What this task involves: Read through the lines below and copy the ones holding the string "left".

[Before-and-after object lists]
--*--
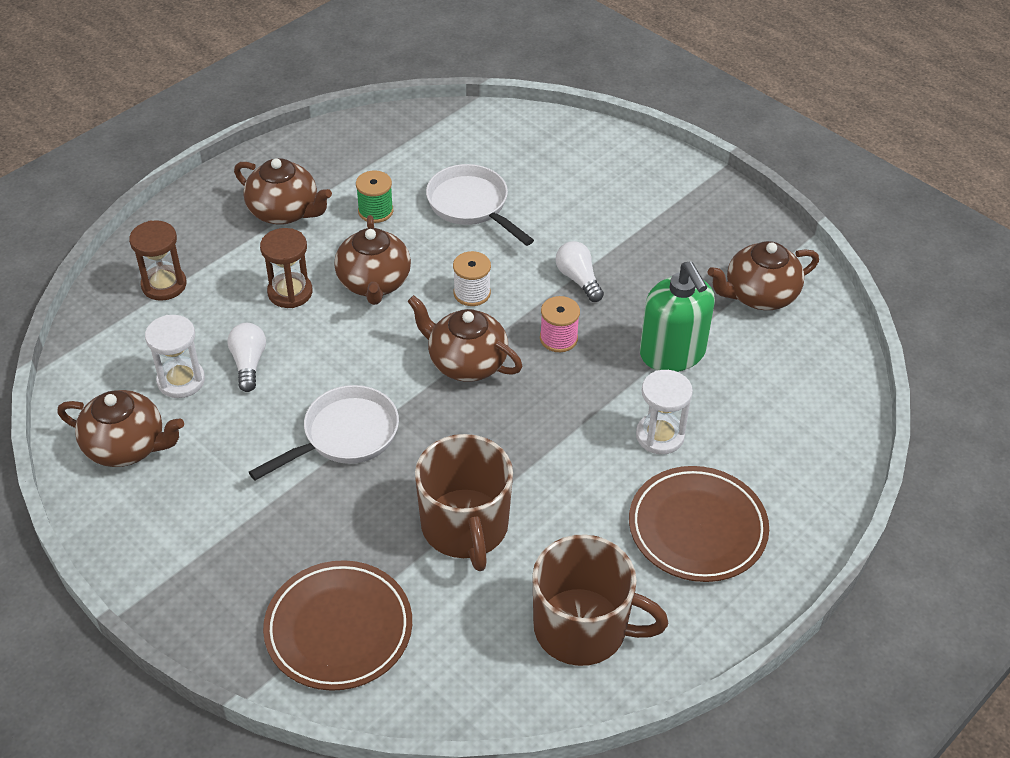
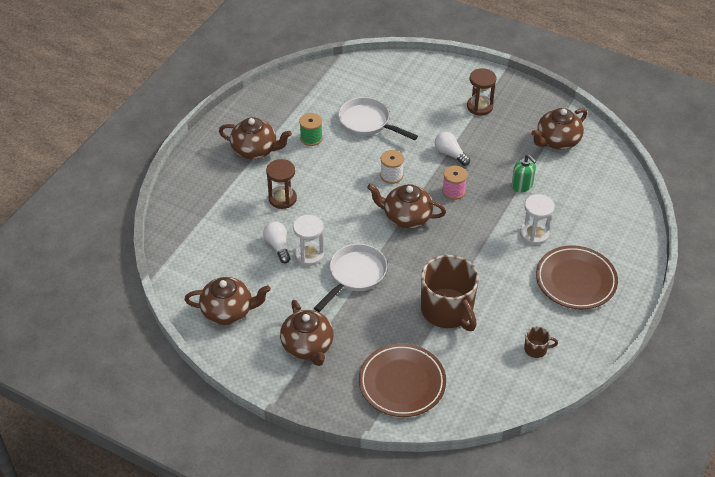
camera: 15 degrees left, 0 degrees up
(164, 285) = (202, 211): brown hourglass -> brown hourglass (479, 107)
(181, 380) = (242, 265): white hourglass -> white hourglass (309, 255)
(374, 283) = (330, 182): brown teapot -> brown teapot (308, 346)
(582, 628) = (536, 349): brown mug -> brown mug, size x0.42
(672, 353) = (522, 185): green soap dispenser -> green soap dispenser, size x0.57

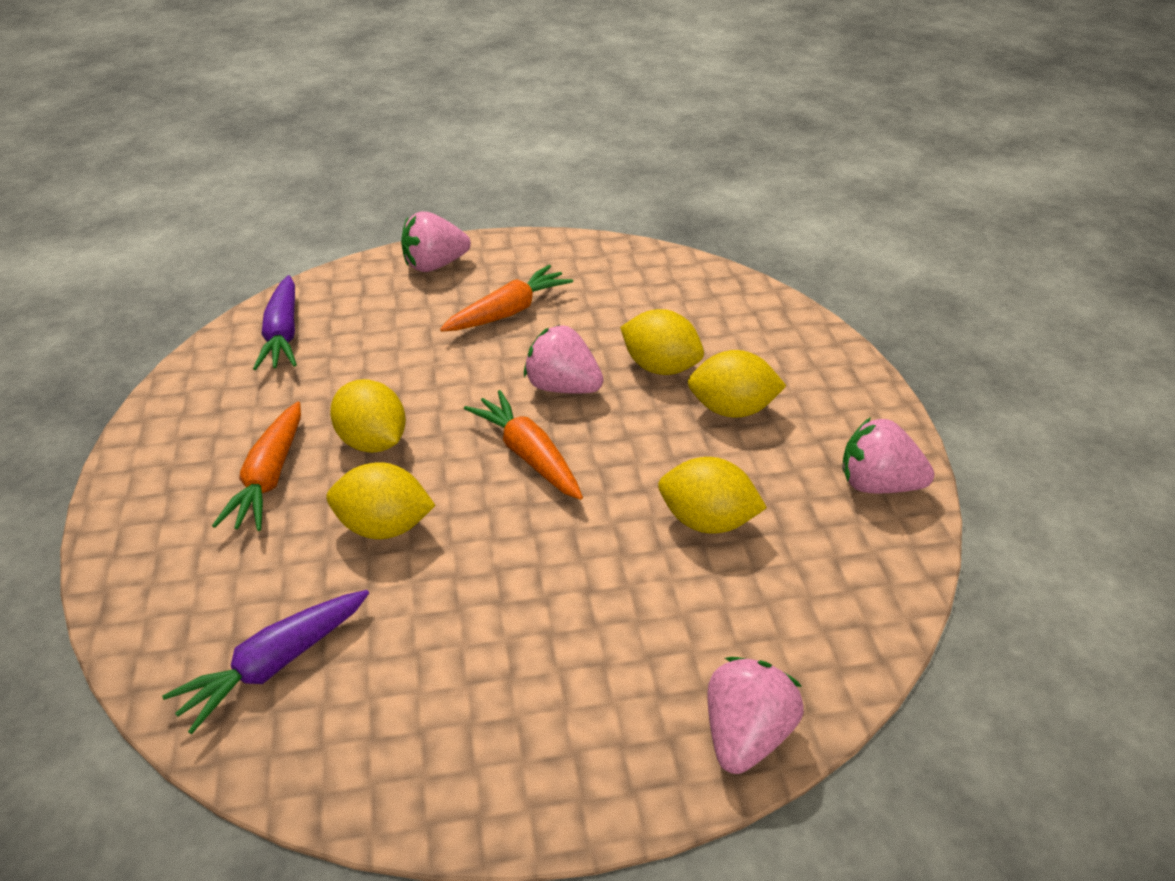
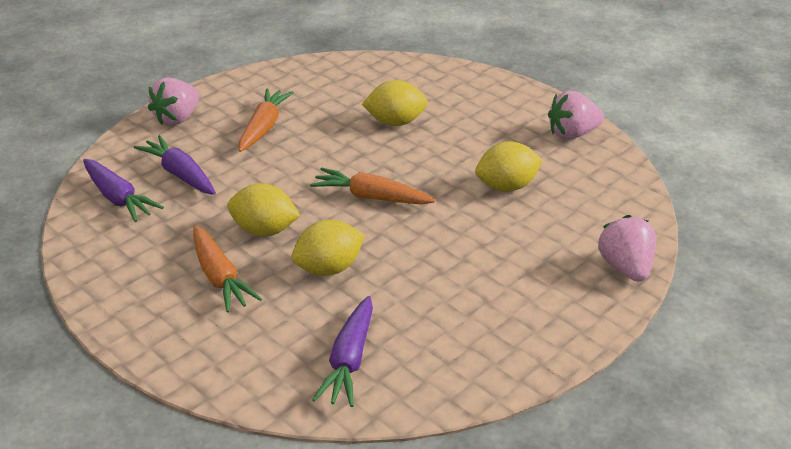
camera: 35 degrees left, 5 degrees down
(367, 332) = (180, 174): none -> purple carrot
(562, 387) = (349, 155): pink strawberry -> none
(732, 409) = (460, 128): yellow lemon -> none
--*--
Output below:
camera: 15 degrees left, 0 degrees up
camera: 35 degrees left, 5 degrees down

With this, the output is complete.